Task input
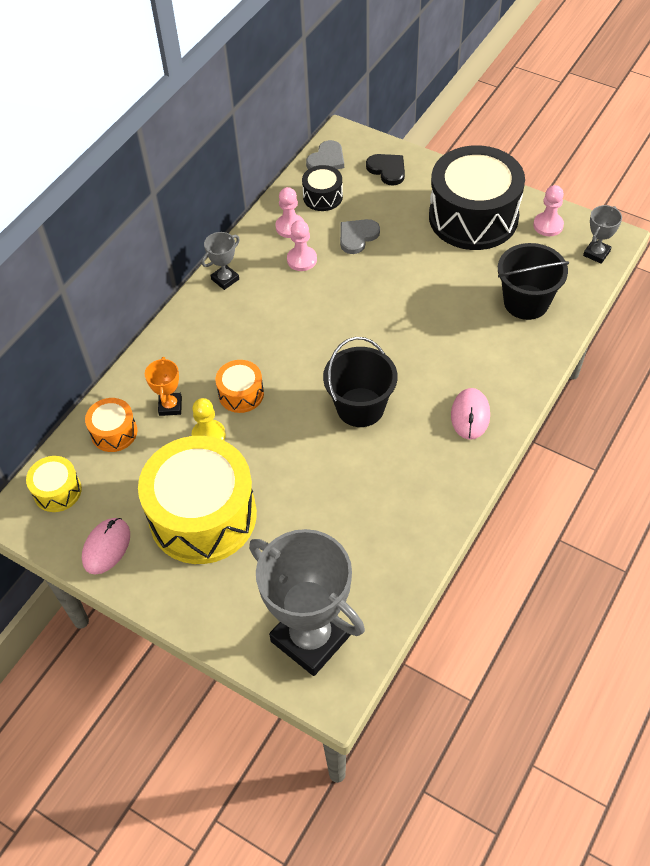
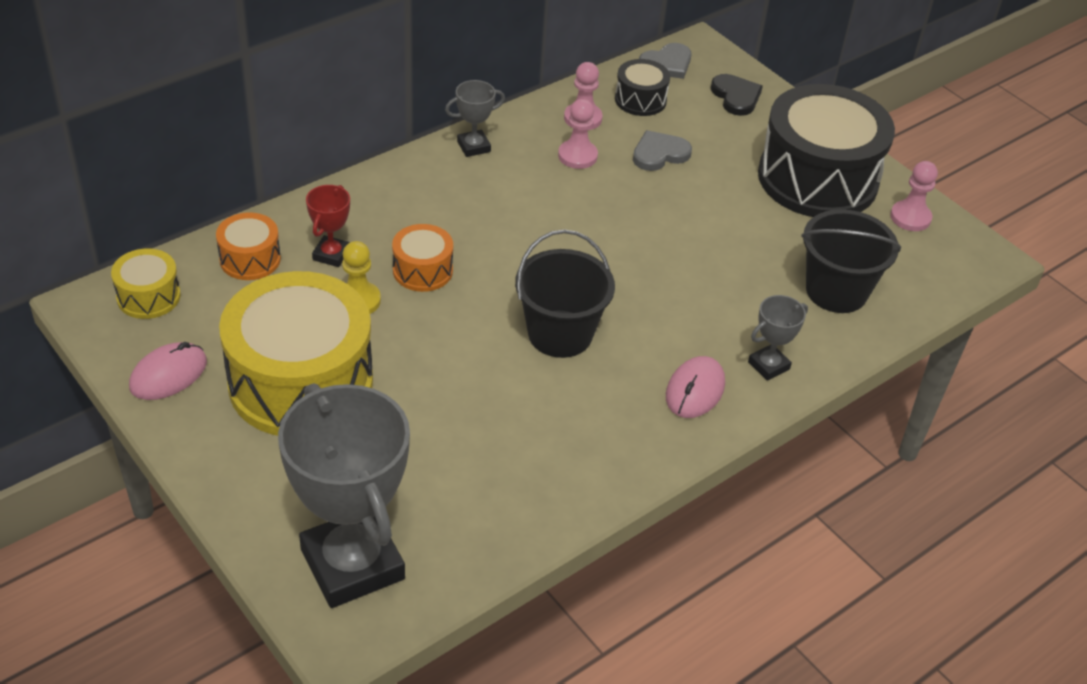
camera: 15 degrees right, 10 degrees down
(170, 406) = (331, 254): orange trophy -> red trophy
(596, 253) = (959, 268): grey trophy -> grey trophy (768, 365)

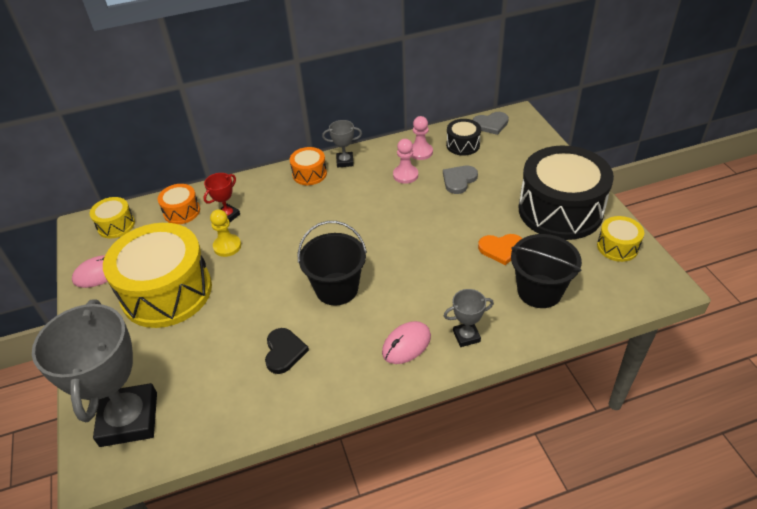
camera: 25 degrees right, 0 degrees up
(422, 270) = (274, 233): orange drum -> orange drum (309, 174)
(659, 154) = (459, 180): grey heart -> grey heart turned 45 degrees counterclockwise
(736, 97) = (527, 150): black heart -> black heart (284, 352)
(762, 243) = (501, 249): none -> orange heart
(910, 217) = (617, 247): pink pawn -> yellow drum

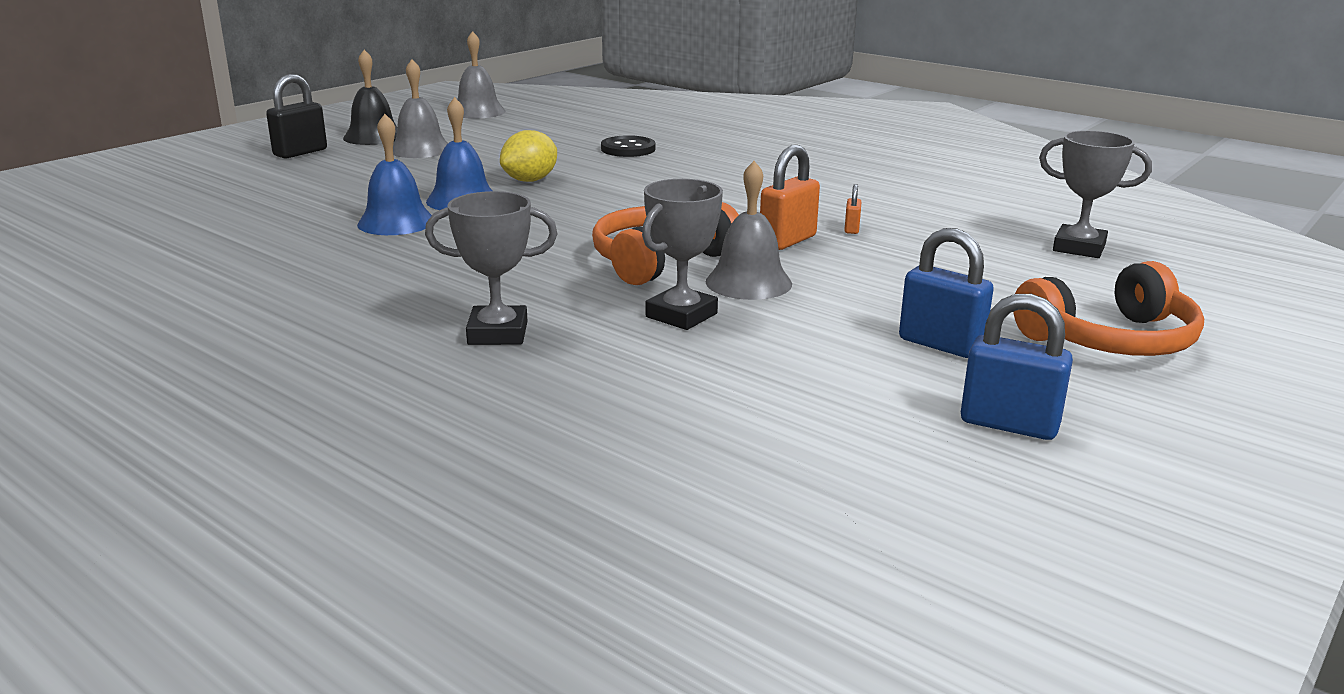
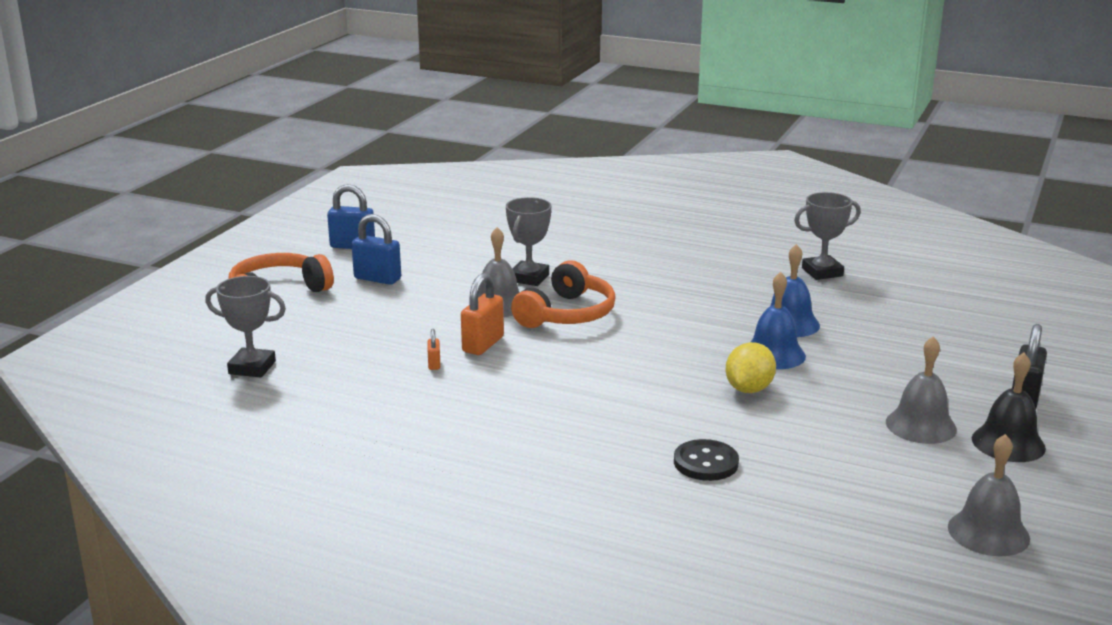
camera: 165 degrees right, 0 degrees up
(498, 333) = (621, 256): grey trophy -> grey trophy (822, 272)

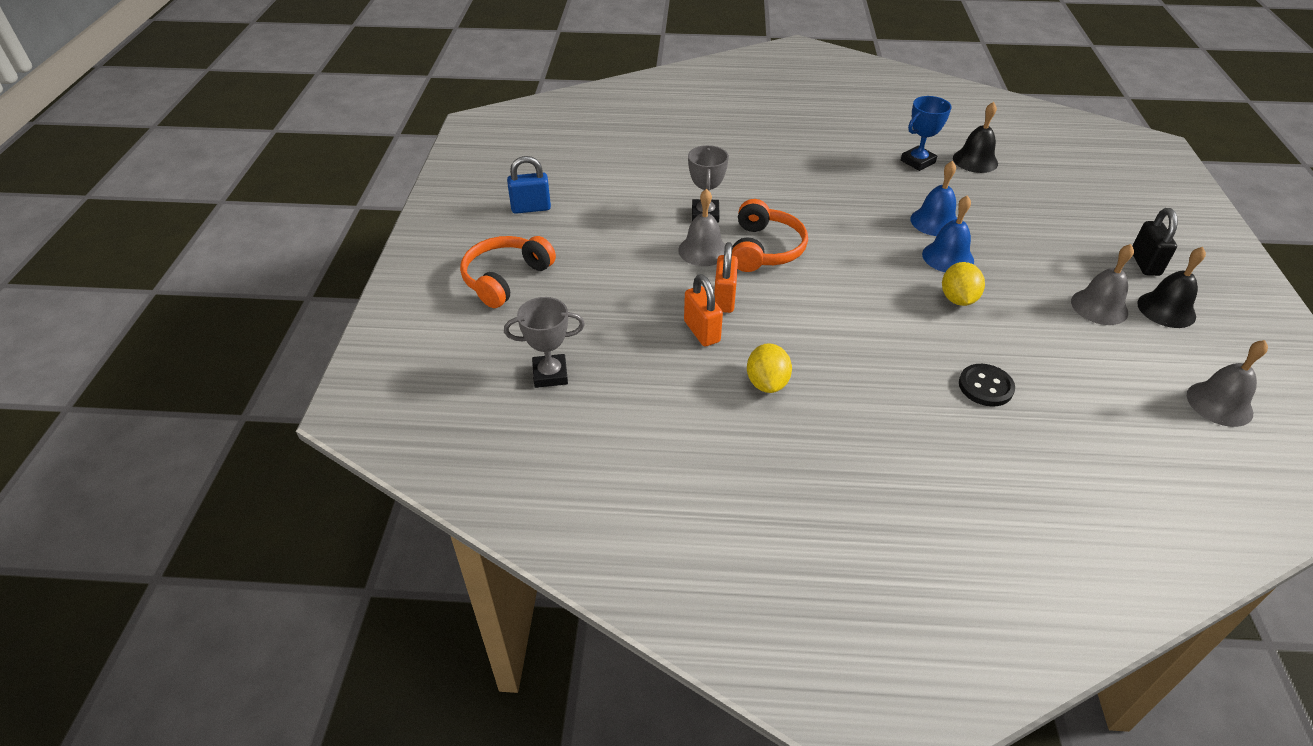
camera: 20 degrees left, 20 degrees up
(377, 279) = (581, 242): blue padlock -> none
(434, 364) = (702, 331): orange padlock -> orange padlock, size x2.03
(463, 414) = (767, 383): none -> yellow lemon
(822, 272) = (917, 162): grey trophy -> blue trophy
(896, 281) = (975, 160): none -> black bell

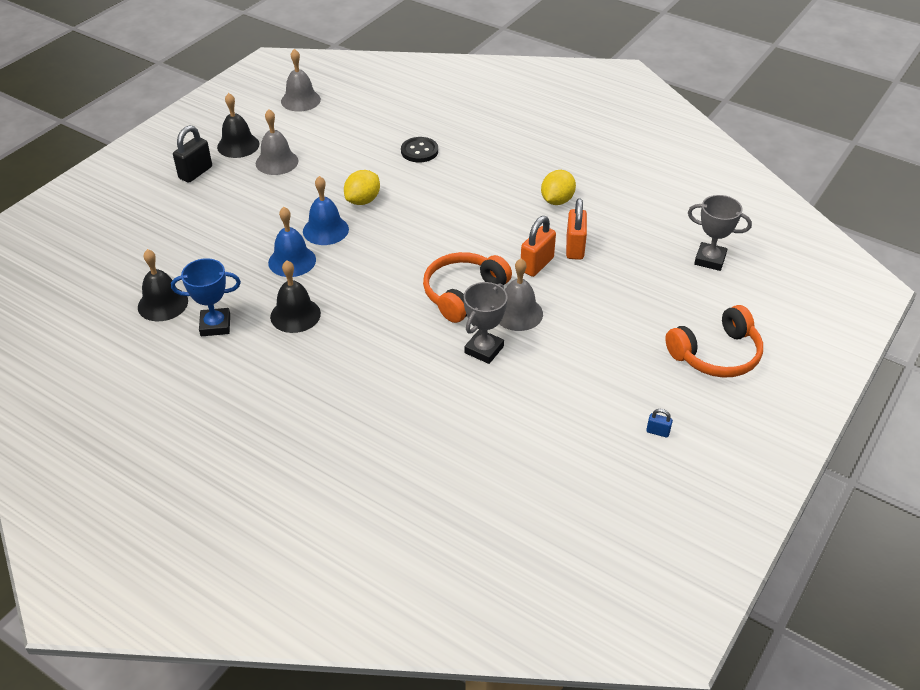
camera: 150 degrees left, 0 degrees up
(531, 208) = (657, 432): blue padlock -> blue padlock, size x0.49
(873, 187) = (295, 315): none -> black bell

Your goal
The span to retype runs from the line containing "(463, 414) = (767, 383): none -> yellow lemon" through the last line of the listing above, both ends included; copy it exactly, without pictures.

Written response
(463, 414) = (767, 383): none -> yellow lemon
(822, 272) = (917, 162): grey trophy -> blue trophy
(896, 281) = (975, 160): none -> black bell

camera: 150 degrees left, 0 degrees up
(531, 208) = (657, 432): blue padlock -> blue padlock, size x0.49
(873, 187) = (295, 315): none -> black bell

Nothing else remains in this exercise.